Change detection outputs
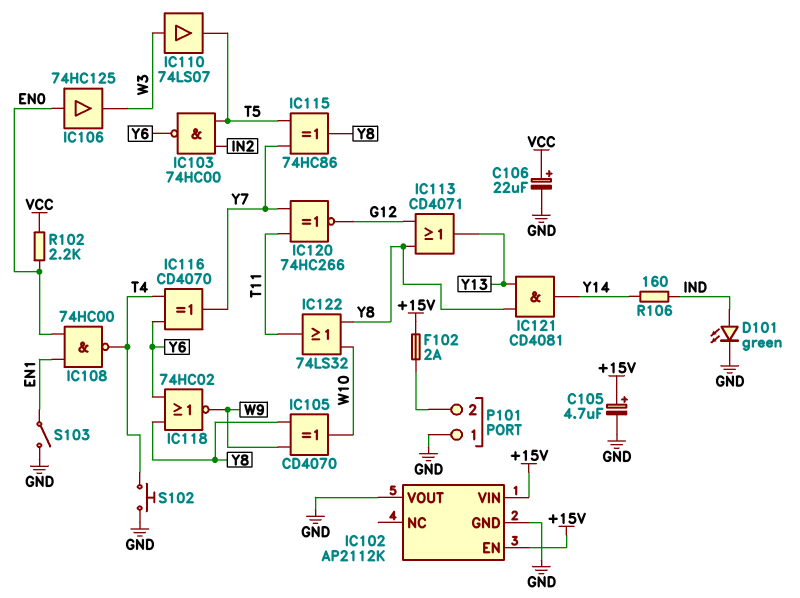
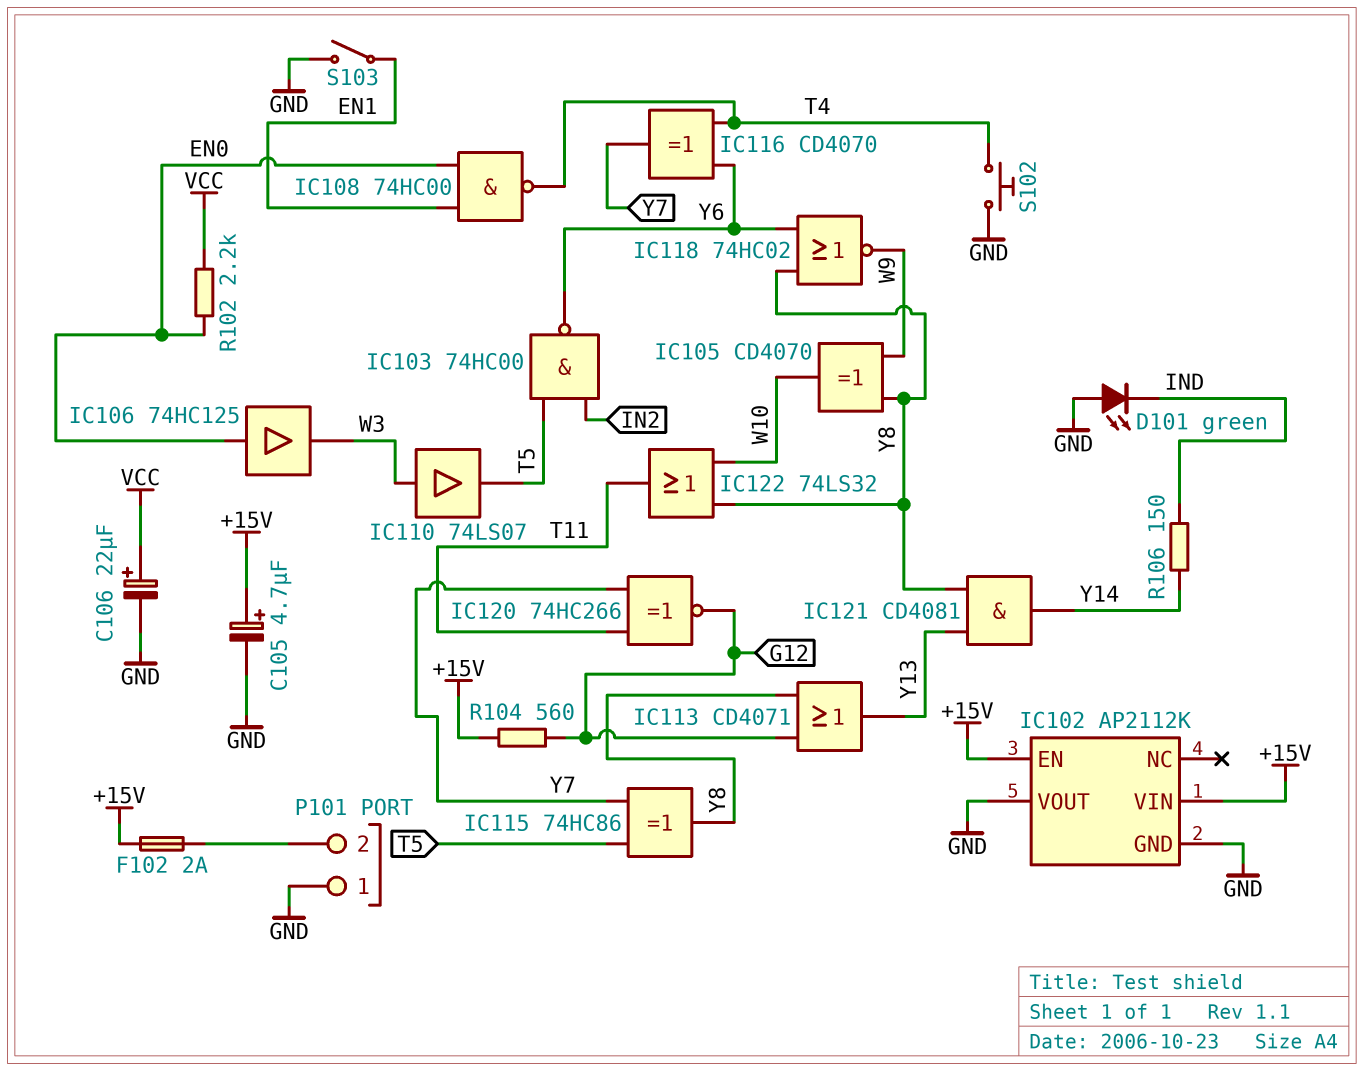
D101: LED green (A IND, K GND) -> LED green (A GND, K IND)
R104: none -> 560 (+15V, G12)
R106: 160 (IND, Y14) -> 150 (IND, Y14)

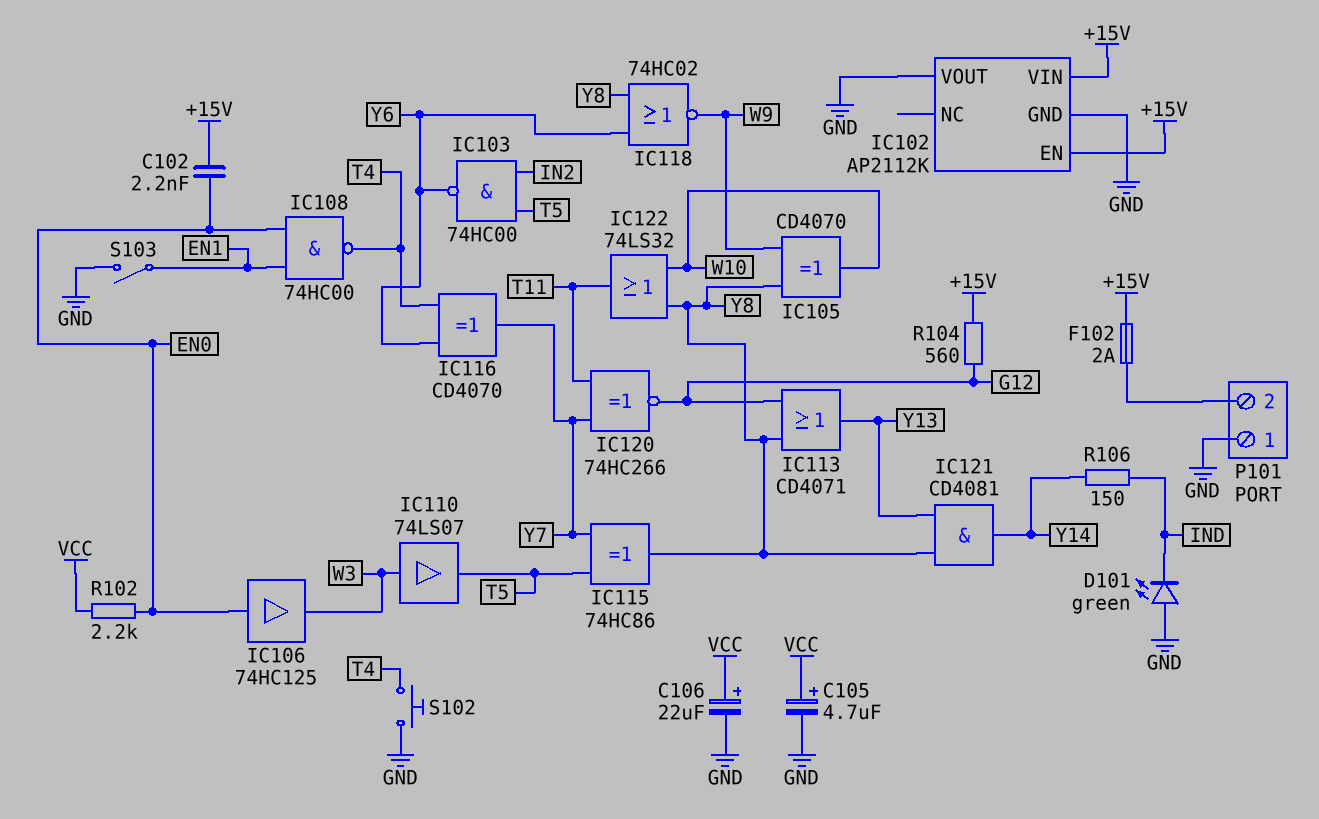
C102: none -> 2.2nF (+15V, EN0)
C105: 4.7uF (plus +15V, minus GND) -> 4.7uF (plus VCC, minus GND)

Task:
In the records above, find each line that mentions the string "none", then copy it.

Response to the task:
R104: none -> 560 (+15V, G12)
C102: none -> 2.2nF (+15V, EN0)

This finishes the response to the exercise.